• _The task_: The entries follow. Copy every line in which "STRAIGHTEDGE" appears.

***

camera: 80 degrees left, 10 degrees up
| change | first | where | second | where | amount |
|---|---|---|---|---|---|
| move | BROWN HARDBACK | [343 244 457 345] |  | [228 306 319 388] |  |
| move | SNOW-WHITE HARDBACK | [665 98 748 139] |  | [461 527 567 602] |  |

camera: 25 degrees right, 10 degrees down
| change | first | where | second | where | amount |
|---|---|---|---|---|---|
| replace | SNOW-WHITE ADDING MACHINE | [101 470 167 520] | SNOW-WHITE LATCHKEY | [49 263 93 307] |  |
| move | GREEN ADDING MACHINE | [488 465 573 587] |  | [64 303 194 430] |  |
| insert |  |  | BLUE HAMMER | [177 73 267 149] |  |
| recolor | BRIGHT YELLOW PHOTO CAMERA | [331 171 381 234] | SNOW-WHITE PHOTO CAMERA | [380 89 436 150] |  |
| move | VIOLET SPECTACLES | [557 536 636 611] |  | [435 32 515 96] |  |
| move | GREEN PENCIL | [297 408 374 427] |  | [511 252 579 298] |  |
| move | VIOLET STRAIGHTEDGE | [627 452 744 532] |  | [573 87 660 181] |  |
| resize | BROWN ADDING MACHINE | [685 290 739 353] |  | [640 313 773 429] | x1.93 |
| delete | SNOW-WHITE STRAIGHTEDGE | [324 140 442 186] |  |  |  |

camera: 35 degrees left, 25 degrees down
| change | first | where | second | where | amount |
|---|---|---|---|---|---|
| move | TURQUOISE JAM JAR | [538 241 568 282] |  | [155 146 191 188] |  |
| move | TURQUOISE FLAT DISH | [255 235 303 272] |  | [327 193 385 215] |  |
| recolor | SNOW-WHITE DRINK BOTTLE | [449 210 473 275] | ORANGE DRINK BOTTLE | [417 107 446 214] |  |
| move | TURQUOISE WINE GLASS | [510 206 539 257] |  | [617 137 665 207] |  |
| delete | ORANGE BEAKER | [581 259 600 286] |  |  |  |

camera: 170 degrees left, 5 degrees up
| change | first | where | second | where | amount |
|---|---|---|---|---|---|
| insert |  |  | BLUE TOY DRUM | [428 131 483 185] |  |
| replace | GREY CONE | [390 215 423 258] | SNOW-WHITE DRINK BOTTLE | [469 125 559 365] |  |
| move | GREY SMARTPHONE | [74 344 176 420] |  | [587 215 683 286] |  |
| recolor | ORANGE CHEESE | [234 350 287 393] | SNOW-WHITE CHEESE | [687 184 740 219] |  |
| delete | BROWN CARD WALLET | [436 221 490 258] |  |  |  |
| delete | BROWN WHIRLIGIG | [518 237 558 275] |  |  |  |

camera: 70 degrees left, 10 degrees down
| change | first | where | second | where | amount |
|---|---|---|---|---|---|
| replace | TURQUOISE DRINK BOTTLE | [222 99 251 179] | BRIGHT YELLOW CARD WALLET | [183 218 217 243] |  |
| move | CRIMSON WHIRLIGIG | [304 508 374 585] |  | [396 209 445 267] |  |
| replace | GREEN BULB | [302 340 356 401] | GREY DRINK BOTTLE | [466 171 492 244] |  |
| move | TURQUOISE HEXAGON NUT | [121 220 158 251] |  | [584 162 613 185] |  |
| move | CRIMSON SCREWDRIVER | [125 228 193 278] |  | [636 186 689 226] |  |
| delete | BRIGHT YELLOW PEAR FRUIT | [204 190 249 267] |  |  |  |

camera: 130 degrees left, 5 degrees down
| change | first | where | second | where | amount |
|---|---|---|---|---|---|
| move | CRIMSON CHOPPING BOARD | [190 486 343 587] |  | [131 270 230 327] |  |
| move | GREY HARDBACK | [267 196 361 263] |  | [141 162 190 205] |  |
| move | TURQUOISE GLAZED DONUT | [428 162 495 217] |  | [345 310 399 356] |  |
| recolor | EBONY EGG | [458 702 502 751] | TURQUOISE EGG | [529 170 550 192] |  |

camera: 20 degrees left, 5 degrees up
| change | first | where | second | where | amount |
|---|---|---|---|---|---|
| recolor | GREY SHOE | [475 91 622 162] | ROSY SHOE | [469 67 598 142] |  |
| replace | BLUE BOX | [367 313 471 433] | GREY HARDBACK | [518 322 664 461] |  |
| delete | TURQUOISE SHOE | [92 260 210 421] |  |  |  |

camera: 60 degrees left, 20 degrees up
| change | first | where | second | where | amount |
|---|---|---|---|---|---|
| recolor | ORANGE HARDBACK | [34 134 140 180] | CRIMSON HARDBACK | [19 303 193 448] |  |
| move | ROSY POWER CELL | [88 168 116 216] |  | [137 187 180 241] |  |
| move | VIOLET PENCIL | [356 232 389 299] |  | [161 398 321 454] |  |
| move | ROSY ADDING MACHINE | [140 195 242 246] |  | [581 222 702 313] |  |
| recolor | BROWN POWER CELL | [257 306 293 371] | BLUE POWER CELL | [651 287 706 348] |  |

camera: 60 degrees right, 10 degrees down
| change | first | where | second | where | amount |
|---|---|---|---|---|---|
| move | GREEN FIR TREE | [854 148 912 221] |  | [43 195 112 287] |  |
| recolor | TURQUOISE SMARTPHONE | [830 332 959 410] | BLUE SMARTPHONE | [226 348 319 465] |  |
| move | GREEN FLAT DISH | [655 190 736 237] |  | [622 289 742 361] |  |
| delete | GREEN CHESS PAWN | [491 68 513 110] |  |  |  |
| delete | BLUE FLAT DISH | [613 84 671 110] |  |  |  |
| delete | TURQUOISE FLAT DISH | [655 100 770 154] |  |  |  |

***

• _Response to the exercise_:
| move | VIOLET STRAIGHTEDGE | [627 452 744 532] |  | [573 87 660 181] |  |
| delete | SNOW-WHITE STRAIGHTEDGE | [324 140 442 186] |  |  |  |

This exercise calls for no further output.